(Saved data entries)

·····

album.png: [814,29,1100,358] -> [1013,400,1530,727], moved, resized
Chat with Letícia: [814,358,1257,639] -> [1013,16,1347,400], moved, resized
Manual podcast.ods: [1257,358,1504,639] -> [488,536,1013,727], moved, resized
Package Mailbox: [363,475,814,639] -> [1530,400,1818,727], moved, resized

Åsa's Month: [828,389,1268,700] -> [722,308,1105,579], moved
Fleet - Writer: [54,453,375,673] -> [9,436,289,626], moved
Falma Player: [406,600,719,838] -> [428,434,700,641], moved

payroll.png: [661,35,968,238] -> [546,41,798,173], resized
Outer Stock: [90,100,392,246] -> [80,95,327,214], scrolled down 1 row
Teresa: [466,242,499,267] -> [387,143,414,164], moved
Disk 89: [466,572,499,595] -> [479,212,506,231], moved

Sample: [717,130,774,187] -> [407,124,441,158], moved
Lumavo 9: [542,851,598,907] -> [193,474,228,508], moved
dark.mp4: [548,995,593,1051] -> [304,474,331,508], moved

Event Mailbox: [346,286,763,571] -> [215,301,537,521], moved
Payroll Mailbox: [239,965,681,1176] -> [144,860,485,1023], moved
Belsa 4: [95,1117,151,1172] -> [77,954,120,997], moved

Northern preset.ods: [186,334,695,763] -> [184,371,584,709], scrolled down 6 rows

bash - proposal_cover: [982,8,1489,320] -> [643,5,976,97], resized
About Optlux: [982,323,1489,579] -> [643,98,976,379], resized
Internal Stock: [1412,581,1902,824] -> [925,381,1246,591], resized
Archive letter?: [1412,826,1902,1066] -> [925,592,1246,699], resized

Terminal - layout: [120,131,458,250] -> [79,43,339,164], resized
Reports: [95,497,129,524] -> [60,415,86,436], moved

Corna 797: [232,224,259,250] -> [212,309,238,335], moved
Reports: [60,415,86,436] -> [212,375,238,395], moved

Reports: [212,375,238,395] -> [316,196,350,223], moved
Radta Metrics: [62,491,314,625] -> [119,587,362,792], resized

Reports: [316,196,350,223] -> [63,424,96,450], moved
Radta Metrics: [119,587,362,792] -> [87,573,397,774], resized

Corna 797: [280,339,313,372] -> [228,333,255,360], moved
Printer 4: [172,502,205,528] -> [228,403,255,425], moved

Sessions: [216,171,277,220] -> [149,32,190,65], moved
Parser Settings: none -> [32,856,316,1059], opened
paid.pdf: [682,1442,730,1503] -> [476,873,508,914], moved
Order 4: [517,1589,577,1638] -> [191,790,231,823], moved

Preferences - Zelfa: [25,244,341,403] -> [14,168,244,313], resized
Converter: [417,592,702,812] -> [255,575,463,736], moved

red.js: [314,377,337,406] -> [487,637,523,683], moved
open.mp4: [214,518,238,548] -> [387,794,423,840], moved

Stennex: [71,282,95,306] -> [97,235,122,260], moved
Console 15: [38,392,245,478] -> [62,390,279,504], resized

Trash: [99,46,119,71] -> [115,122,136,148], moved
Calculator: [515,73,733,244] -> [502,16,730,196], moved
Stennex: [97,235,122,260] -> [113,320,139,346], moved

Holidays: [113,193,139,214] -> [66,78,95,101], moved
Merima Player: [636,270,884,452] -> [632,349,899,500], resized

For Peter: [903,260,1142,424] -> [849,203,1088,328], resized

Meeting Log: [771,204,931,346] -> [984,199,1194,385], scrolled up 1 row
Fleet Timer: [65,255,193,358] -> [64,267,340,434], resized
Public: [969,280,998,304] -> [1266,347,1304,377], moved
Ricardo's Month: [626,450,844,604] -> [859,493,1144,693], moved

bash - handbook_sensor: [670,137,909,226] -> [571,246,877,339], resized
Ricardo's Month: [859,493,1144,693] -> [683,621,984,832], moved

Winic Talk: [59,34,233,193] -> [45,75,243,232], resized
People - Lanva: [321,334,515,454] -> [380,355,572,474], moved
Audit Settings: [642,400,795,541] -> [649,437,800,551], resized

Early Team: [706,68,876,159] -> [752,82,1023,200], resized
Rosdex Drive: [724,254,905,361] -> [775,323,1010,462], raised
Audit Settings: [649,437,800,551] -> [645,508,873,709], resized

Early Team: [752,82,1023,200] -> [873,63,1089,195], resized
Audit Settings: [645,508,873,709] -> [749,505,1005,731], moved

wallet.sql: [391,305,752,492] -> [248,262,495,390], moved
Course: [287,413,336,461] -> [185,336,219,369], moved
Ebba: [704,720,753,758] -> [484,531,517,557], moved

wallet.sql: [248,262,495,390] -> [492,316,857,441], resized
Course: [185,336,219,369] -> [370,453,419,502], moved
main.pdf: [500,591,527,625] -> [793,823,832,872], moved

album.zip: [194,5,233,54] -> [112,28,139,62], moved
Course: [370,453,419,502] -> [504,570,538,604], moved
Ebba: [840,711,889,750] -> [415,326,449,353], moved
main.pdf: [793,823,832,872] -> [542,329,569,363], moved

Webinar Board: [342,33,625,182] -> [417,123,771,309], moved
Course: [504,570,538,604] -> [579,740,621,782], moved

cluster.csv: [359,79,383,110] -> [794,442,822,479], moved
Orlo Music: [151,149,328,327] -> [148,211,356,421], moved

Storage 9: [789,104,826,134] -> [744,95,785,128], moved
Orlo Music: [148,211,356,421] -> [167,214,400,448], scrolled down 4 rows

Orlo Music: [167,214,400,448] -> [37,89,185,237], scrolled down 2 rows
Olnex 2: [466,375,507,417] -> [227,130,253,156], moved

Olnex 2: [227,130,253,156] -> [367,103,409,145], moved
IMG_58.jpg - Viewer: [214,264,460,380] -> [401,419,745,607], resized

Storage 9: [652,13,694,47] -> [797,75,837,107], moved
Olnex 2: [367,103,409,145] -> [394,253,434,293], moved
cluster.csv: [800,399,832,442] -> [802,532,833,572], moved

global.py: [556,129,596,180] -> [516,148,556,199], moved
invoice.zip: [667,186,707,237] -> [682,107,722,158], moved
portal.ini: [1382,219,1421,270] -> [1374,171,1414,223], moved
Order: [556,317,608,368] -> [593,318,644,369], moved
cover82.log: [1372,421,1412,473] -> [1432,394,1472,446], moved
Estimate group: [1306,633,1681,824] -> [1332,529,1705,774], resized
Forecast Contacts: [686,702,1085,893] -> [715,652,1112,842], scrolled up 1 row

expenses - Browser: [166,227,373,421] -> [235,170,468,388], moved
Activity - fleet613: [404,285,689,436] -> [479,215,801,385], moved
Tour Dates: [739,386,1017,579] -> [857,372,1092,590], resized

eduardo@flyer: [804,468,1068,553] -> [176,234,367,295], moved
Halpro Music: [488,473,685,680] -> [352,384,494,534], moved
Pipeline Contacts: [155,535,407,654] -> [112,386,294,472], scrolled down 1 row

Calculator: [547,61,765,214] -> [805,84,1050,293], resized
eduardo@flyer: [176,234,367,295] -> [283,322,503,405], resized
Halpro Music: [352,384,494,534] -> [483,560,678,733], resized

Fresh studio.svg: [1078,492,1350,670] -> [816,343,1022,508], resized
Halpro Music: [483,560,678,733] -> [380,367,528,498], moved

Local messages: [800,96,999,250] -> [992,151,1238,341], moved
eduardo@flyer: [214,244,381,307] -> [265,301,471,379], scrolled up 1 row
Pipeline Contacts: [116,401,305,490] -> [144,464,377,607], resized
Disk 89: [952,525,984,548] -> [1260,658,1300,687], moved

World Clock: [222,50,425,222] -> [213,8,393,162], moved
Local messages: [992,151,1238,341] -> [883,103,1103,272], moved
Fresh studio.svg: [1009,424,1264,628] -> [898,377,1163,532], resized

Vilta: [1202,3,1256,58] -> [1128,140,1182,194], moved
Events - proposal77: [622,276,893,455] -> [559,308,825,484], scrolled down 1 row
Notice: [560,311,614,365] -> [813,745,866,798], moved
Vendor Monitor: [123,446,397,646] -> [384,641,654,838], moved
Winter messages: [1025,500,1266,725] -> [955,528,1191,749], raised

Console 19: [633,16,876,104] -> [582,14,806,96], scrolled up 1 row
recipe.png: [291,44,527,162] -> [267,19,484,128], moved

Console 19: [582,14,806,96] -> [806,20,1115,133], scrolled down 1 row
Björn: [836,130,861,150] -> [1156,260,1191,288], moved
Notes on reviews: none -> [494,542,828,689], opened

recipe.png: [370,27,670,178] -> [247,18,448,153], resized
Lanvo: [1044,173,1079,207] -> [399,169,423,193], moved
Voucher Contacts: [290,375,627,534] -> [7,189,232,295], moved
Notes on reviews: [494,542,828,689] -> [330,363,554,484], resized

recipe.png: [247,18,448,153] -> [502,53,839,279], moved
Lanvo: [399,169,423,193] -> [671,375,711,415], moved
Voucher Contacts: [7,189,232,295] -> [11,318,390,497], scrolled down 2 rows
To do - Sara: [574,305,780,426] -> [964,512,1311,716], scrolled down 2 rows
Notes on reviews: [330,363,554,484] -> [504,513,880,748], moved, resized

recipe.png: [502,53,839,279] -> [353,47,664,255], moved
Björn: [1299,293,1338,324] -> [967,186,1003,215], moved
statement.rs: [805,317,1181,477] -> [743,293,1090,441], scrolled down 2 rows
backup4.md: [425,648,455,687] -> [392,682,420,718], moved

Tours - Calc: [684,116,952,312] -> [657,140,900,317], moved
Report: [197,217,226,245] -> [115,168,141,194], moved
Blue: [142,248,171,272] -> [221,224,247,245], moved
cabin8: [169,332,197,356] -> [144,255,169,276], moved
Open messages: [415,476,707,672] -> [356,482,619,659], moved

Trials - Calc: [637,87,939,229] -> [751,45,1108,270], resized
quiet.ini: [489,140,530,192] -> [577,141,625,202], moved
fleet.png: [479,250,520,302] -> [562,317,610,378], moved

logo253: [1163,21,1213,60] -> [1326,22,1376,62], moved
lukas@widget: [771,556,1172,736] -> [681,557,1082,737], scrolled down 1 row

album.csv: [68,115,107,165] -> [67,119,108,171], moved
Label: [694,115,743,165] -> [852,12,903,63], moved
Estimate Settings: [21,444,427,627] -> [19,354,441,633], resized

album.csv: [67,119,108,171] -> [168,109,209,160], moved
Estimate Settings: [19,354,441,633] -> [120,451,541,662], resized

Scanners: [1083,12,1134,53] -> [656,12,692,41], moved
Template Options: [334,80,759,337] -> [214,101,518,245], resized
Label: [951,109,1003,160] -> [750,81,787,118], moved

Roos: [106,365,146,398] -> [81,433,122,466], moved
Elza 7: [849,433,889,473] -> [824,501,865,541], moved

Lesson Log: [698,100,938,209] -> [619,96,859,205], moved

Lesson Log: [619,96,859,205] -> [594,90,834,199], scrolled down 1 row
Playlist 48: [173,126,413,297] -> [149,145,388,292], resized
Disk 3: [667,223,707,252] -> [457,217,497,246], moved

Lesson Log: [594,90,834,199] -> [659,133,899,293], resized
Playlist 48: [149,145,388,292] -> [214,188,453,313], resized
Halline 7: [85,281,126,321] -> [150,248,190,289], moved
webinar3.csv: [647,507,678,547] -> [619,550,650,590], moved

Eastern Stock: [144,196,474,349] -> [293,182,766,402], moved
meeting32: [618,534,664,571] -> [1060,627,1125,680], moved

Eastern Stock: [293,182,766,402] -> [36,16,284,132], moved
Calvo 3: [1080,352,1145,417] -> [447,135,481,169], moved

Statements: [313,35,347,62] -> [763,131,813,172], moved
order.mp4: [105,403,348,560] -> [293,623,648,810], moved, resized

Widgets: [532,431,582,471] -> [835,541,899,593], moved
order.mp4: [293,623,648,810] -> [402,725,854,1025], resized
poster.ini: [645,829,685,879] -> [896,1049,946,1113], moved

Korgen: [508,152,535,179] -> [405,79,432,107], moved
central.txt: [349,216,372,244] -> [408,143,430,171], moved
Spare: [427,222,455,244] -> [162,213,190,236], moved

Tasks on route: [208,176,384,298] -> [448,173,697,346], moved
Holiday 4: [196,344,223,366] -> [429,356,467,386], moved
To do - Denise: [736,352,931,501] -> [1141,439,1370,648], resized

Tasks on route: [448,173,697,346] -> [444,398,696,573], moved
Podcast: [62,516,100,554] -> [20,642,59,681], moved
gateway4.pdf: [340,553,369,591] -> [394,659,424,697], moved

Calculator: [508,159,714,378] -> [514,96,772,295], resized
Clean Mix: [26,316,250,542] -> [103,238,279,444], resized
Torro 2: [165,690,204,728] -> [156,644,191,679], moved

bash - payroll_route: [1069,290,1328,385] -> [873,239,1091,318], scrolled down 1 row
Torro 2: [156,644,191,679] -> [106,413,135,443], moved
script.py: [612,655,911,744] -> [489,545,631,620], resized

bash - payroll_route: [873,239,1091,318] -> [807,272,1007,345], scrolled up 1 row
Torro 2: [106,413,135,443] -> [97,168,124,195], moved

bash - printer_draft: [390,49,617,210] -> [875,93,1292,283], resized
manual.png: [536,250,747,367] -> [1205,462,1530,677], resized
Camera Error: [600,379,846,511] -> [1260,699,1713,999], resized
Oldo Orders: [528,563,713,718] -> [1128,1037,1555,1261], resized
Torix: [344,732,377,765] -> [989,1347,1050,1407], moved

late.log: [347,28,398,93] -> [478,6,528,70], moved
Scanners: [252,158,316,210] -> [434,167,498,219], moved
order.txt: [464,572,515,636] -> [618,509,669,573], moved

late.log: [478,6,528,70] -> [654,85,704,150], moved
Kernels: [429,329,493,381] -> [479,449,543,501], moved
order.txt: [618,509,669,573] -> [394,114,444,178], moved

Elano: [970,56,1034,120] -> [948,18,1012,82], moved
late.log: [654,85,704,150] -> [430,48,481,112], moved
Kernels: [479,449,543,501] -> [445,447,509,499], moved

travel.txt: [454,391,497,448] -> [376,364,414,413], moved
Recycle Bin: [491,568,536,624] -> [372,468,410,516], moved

·····

The problem
Take each line above that holds the string "Halpro" and copy it.

Answer to the exercise
Halpro Music: [488,473,685,680] -> [352,384,494,534], moved
Halpro Music: [352,384,494,534] -> [483,560,678,733], resized
Halpro Music: [483,560,678,733] -> [380,367,528,498], moved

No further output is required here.